### WHAT THIS TASK INVOLVES
Return, from the listing below, every line that includes "brick".

### DATA TO USE
● ● ●

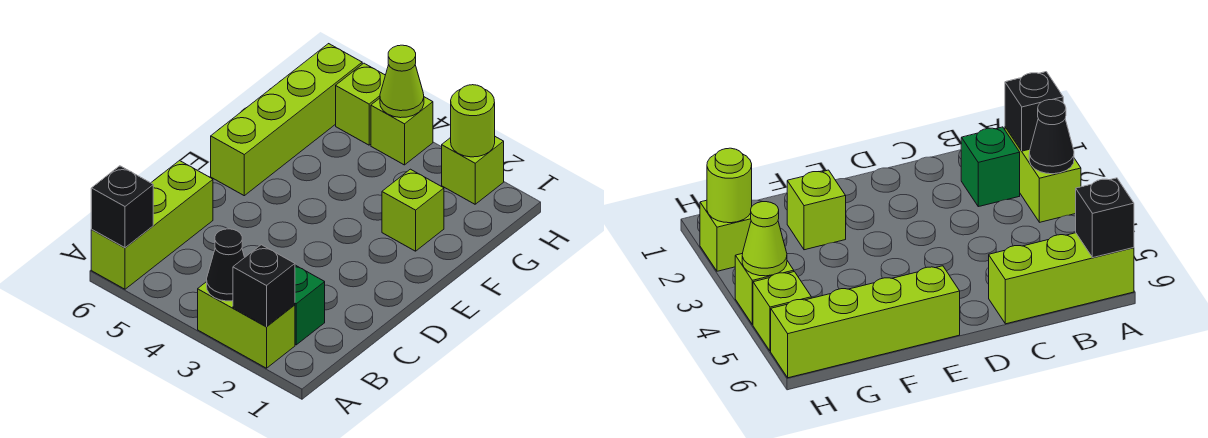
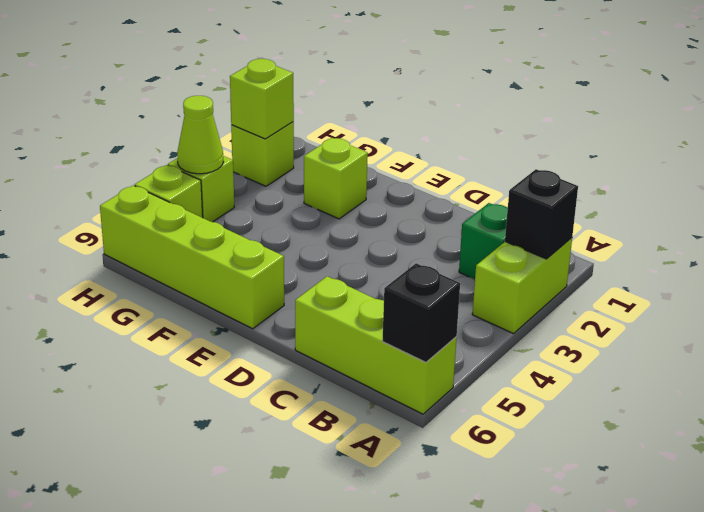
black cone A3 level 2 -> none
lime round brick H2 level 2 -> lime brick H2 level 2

● ● ●

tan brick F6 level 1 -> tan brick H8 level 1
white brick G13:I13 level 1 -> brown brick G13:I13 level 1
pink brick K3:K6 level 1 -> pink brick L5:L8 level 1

● ● ●

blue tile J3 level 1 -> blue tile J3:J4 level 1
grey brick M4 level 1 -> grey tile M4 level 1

● ● ●

### TASK RESPONSE
lime round brick H2 level 2 -> lime brick H2 level 2
tan brick F6 level 1 -> tan brick H8 level 1
white brick G13:I13 level 1 -> brown brick G13:I13 level 1
pink brick K3:K6 level 1 -> pink brick L5:L8 level 1
grey brick M4 level 1 -> grey tile M4 level 1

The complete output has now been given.